(YOUR GOAL)
Take the entries below and print, exactly, the stretch from the line containing "pink heart [663, 244]" through the line containing "orange hat [697, 152]", both included.
Segment Start: INPUT DATA
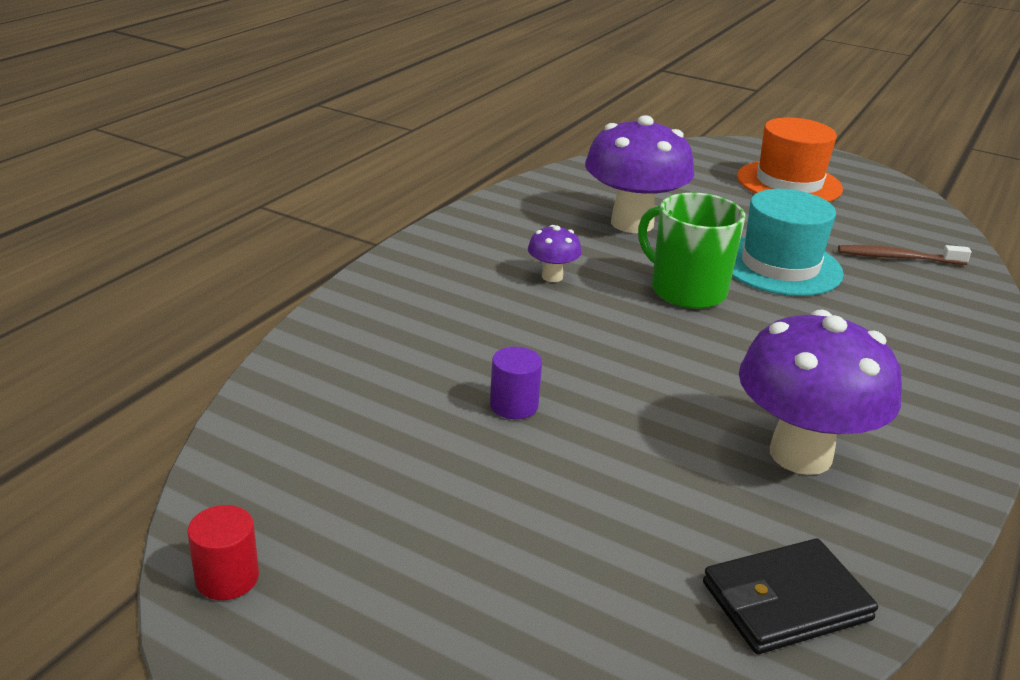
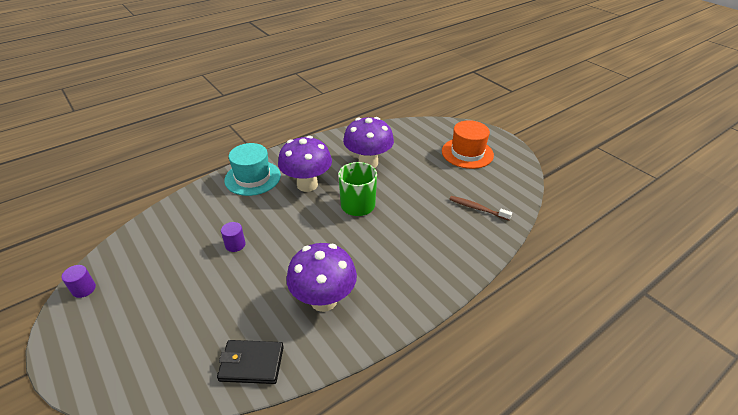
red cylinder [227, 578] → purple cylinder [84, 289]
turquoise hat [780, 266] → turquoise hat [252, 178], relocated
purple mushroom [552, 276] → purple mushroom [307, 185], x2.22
Segment End: INPUT DATA
Segment Start: INPUT DATA
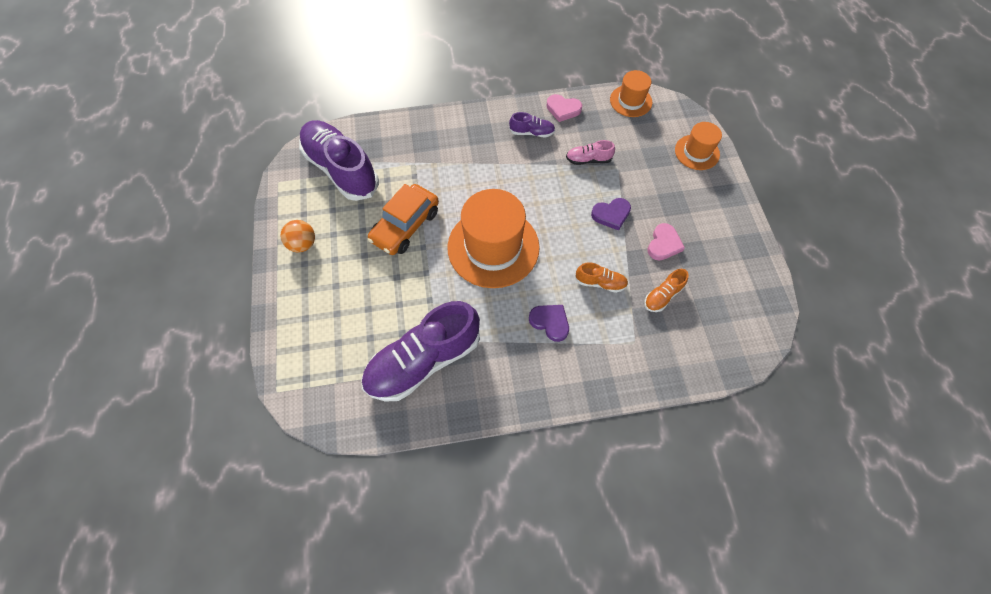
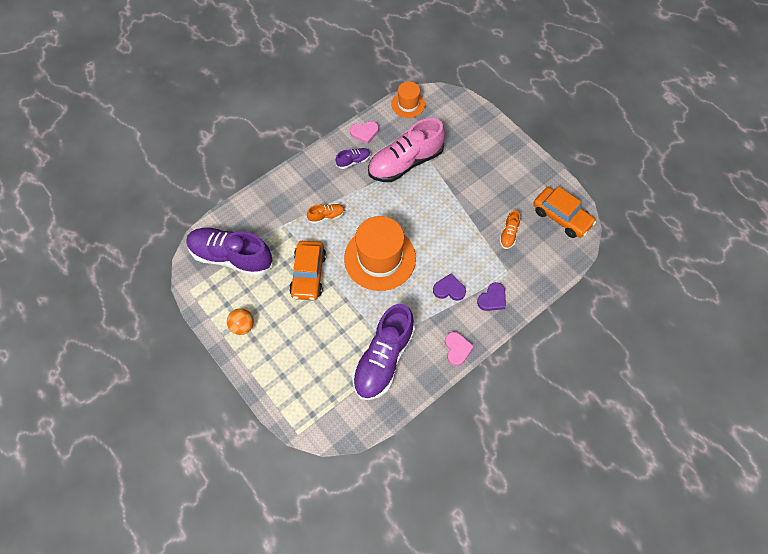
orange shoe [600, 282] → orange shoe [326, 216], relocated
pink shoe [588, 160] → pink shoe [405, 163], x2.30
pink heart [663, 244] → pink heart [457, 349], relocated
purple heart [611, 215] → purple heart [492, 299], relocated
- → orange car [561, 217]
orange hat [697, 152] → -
Segment End: INPUT DATA
Segment Start: INPUT DATA
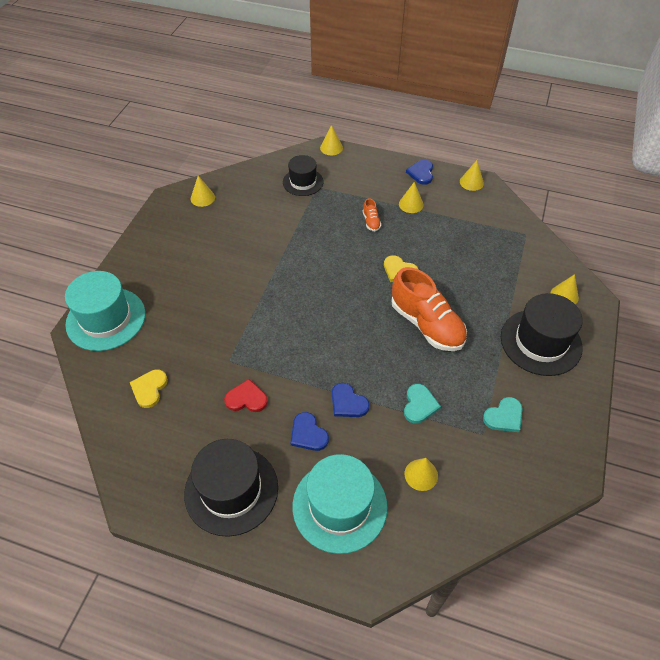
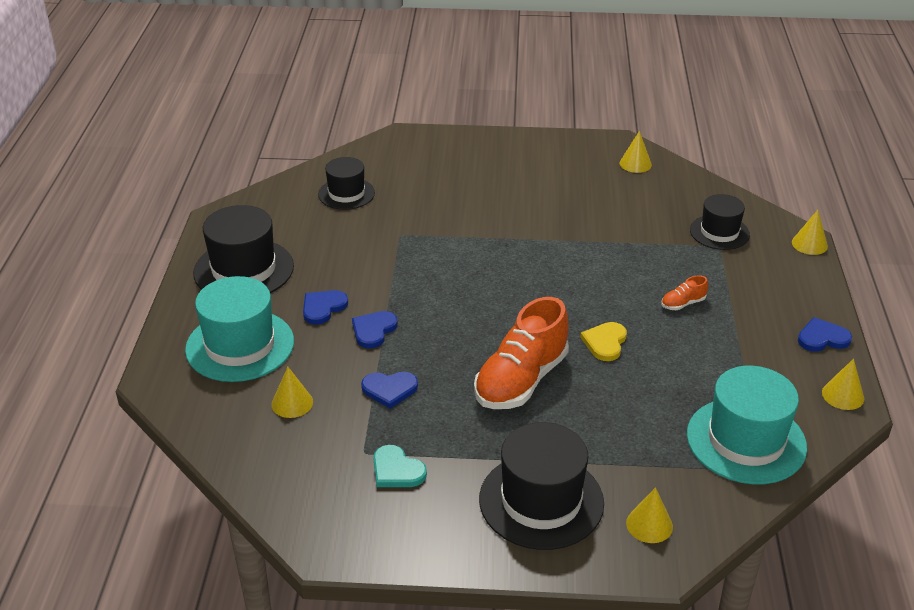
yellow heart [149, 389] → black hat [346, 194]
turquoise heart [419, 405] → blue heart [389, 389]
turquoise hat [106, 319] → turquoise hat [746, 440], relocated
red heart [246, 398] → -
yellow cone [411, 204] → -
Segment End: INPUT DATA
(YOUR RESPONSE)
pink heart [663, 244] → pink heart [457, 349], relocated
purple heart [611, 215] → purple heart [492, 299], relocated
- → orange car [561, 217]
orange hat [697, 152] → -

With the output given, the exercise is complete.